Exercise data
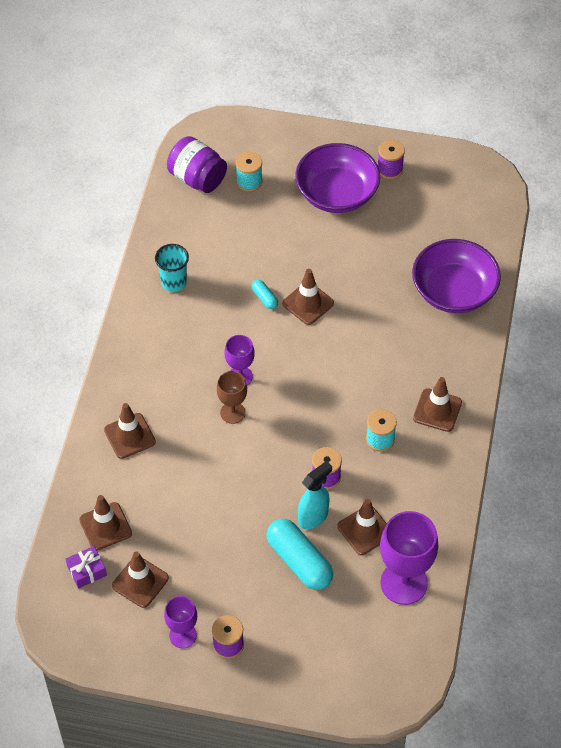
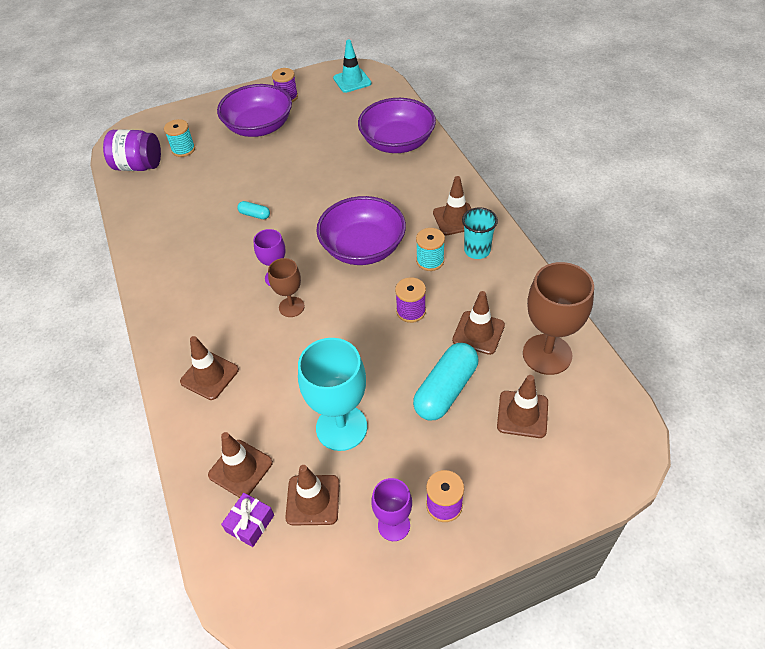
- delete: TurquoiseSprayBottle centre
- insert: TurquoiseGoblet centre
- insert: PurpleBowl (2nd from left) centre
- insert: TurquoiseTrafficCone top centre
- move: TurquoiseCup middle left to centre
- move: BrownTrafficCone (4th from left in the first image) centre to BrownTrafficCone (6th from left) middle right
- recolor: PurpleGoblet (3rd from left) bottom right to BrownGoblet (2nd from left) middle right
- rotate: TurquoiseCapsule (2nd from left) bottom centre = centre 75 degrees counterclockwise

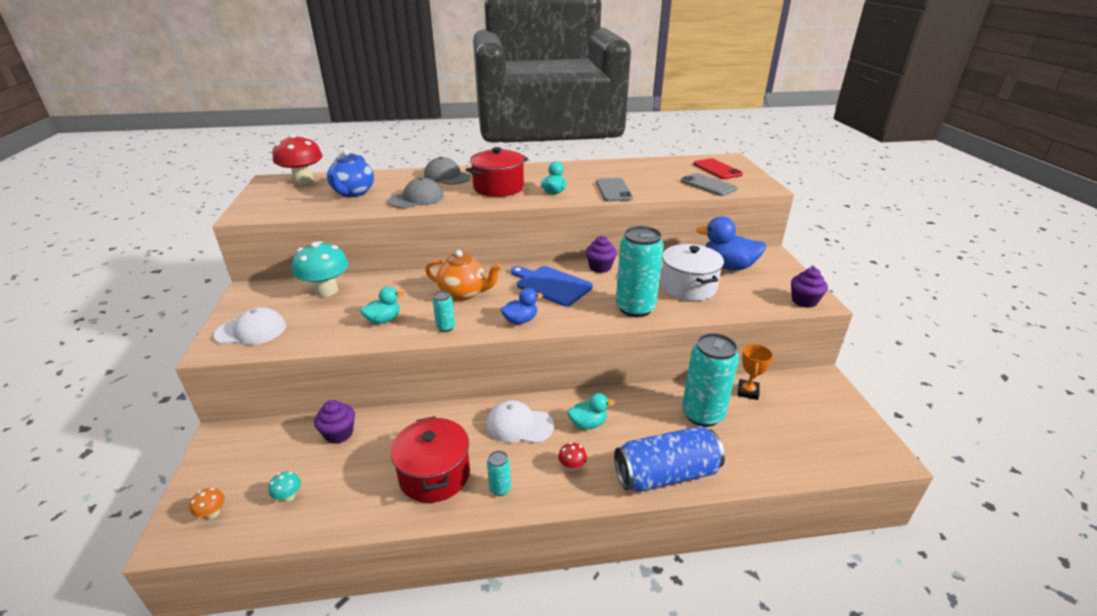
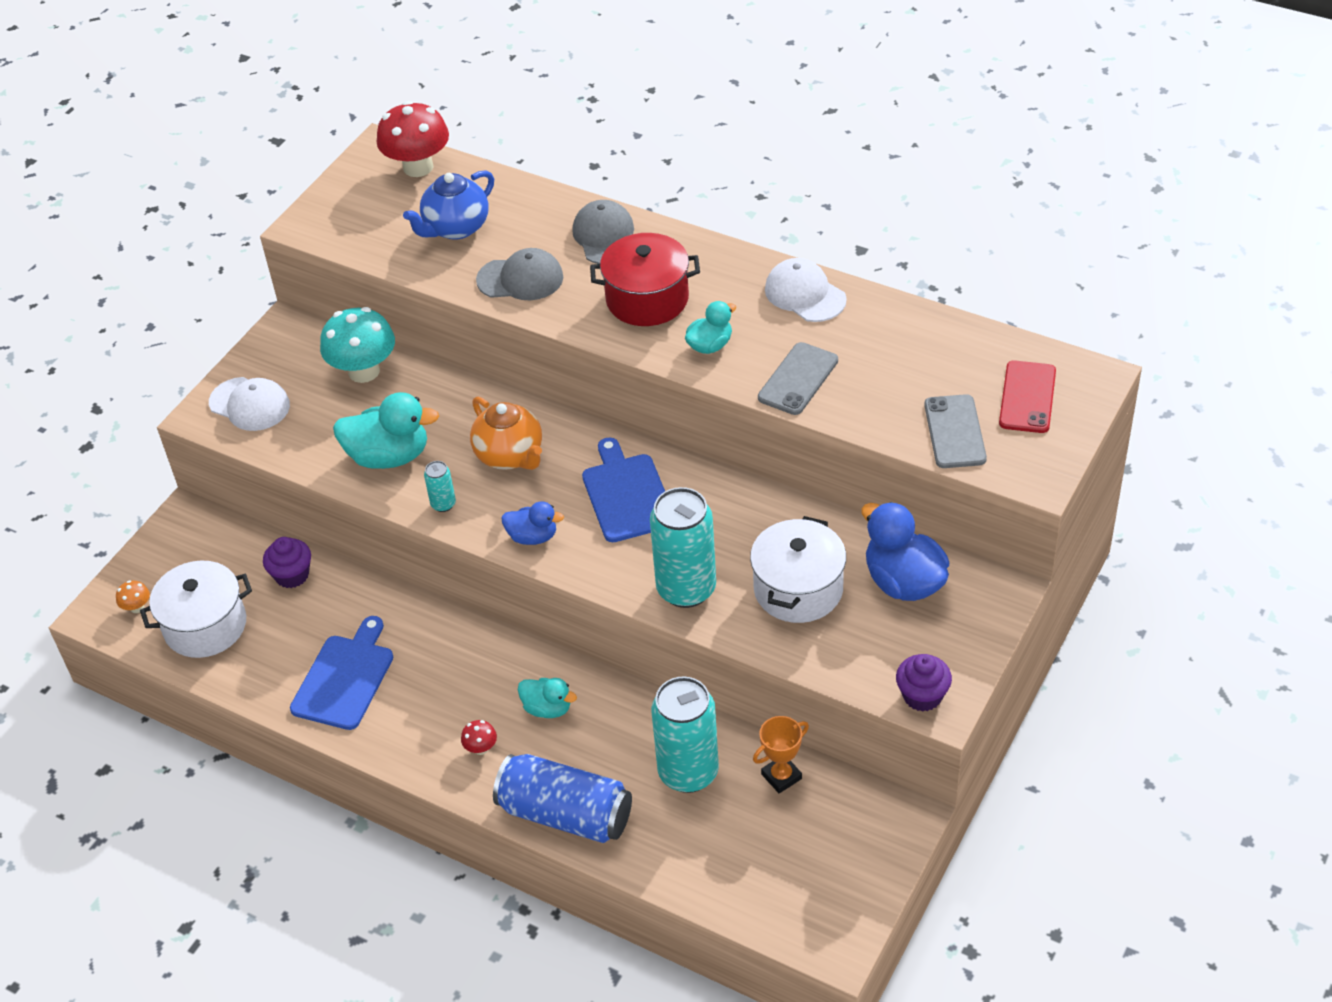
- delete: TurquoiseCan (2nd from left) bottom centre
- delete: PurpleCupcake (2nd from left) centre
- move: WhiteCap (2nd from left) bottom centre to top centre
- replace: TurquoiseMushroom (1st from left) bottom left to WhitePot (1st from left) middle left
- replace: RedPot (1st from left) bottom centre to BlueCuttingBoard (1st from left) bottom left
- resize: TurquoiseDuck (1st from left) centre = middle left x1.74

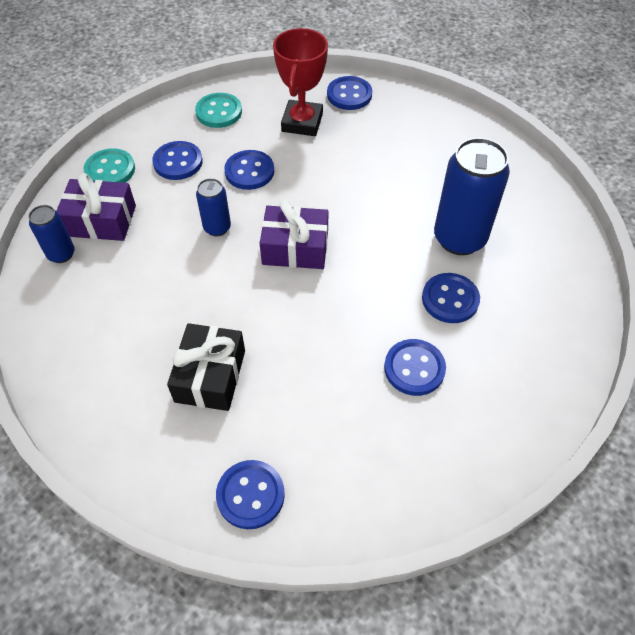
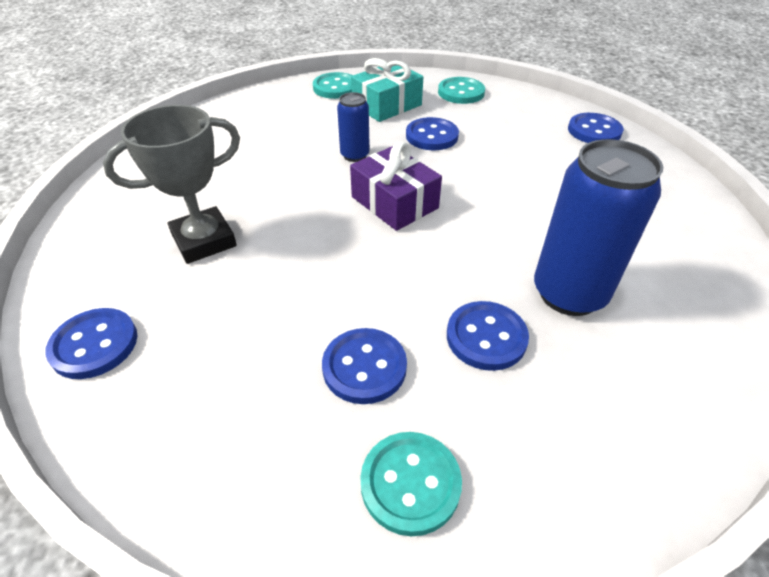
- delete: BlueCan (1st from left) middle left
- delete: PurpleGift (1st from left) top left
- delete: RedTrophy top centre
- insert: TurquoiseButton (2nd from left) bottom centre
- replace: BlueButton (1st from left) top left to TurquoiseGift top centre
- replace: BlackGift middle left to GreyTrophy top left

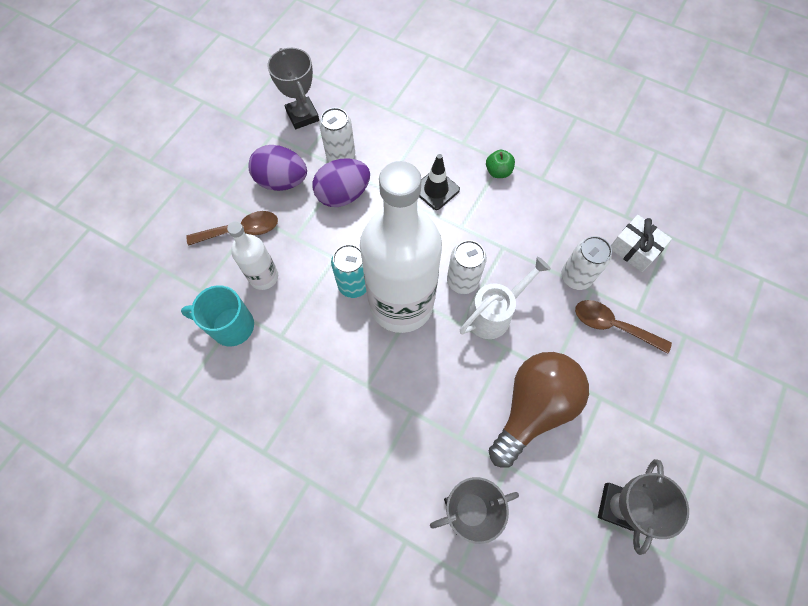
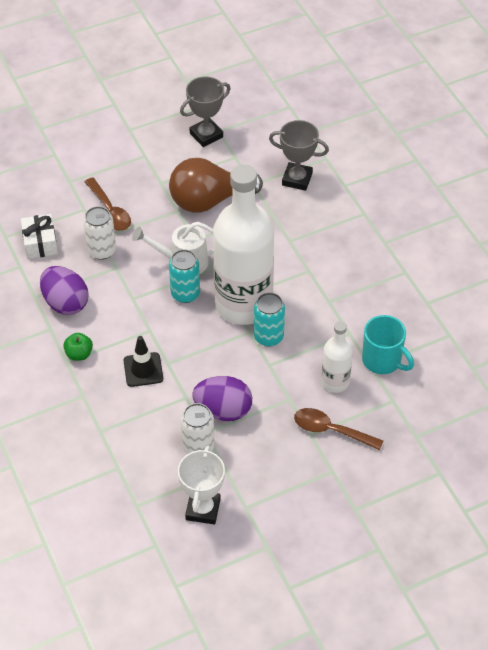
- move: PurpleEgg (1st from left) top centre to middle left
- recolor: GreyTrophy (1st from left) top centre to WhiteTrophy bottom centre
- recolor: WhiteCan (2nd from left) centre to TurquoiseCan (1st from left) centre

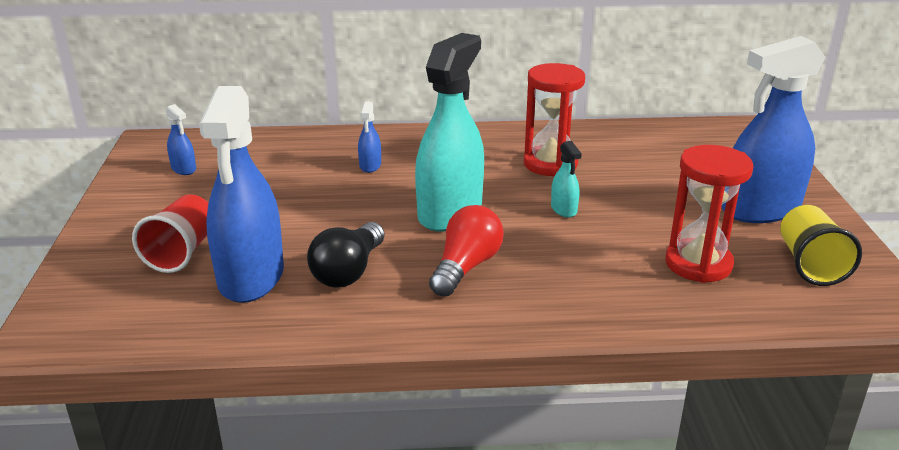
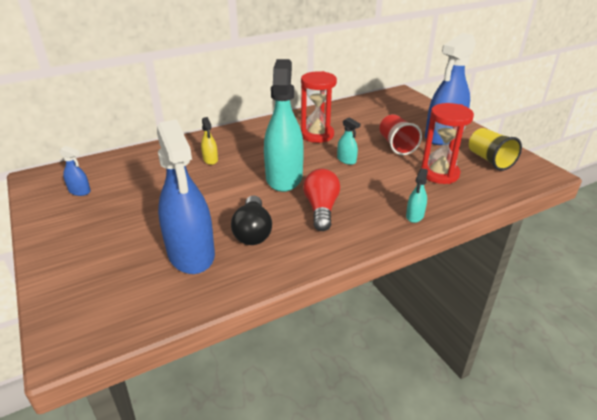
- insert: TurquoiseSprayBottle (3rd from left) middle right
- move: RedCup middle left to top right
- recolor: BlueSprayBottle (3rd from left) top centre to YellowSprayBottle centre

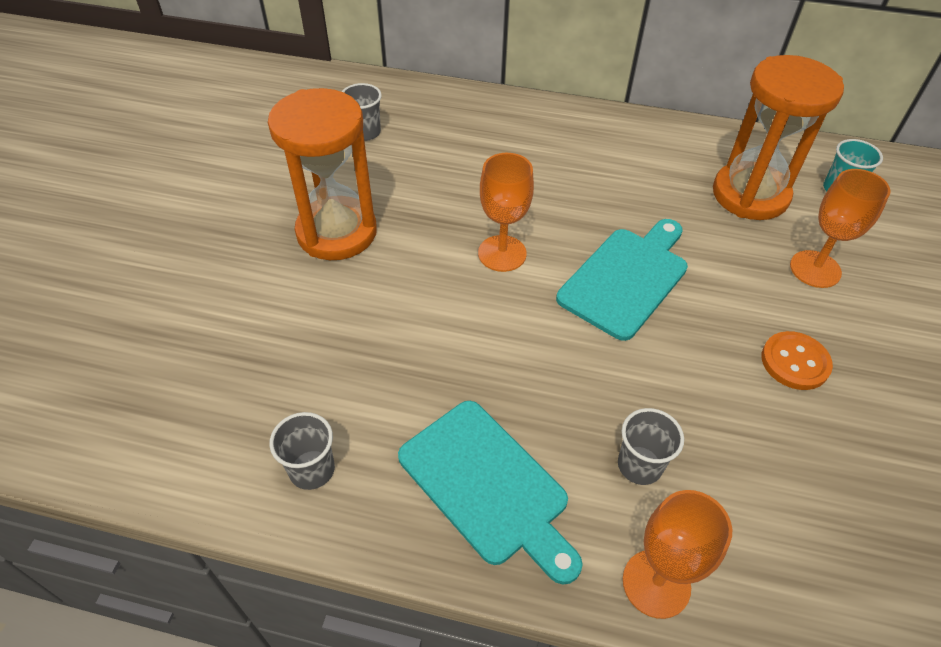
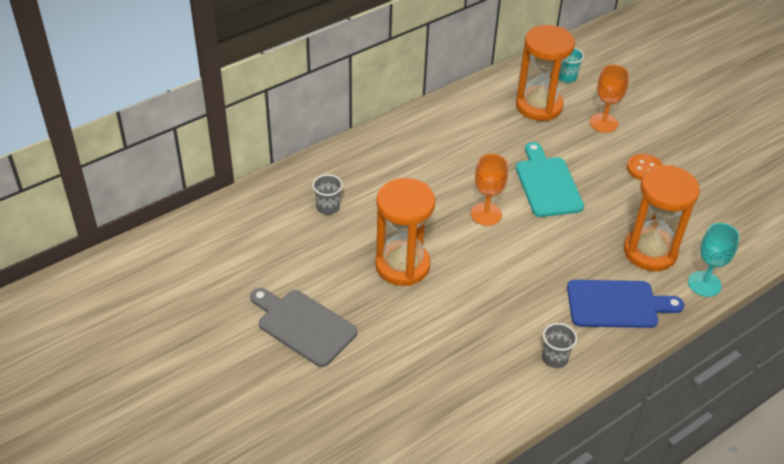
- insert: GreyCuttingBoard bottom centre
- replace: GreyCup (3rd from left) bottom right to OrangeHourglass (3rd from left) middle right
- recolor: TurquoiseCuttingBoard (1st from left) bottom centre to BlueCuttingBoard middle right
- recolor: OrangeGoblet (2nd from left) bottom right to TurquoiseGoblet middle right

Task objective
In the records above, find the line that contains "- move: TurquoiseCup middle left to centre" and repeat exactly that line and all lines after it to the end. Do not include pictures.

Answer box
- move: TurquoiseCup middle left to centre
- move: BrownTrafficCone (4th from left in the first image) centre to BrownTrafficCone (6th from left) middle right
- recolor: PurpleGoblet (3rd from left) bottom right to BrownGoblet (2nd from left) middle right
- rotate: TurquoiseCapsule (2nd from left) bottom centre = centre 75 degrees counterclockwise

- delete: TurquoiseCan (2nd from left) bottom centre
- delete: PurpleCupcake (2nd from left) centre
- move: WhiteCap (2nd from left) bottom centre to top centre
- replace: TurquoiseMushroom (1st from left) bottom left to WhitePot (1st from left) middle left
- replace: RedPot (1st from left) bottom centre to BlueCuttingBoard (1st from left) bottom left
- resize: TurquoiseDuck (1st from left) centre = middle left x1.74

- delete: BlueCan (1st from left) middle left
- delete: PurpleGift (1st from left) top left
- delete: RedTrophy top centre
- insert: TurquoiseButton (2nd from left) bottom centre
- replace: BlueButton (1st from left) top left to TurquoiseGift top centre
- replace: BlackGift middle left to GreyTrophy top left

- move: PurpleEgg (1st from left) top centre to middle left
- recolor: GreyTrophy (1st from left) top centre to WhiteTrophy bottom centre
- recolor: WhiteCan (2nd from left) centre to TurquoiseCan (1st from left) centre

- insert: TurquoiseSprayBottle (3rd from left) middle right
- move: RedCup middle left to top right
- recolor: BlueSprayBottle (3rd from left) top centre to YellowSprayBottle centre

- insert: GreyCuttingBoard bottom centre
- replace: GreyCup (3rd from left) bottom right to OrangeHourglass (3rd from left) middle right
- recolor: TurquoiseCuttingBoard (1st from left) bottom centre to BlueCuttingBoard middle right
- recolor: OrangeGoblet (2nd from left) bottom right to TurquoiseGoblet middle right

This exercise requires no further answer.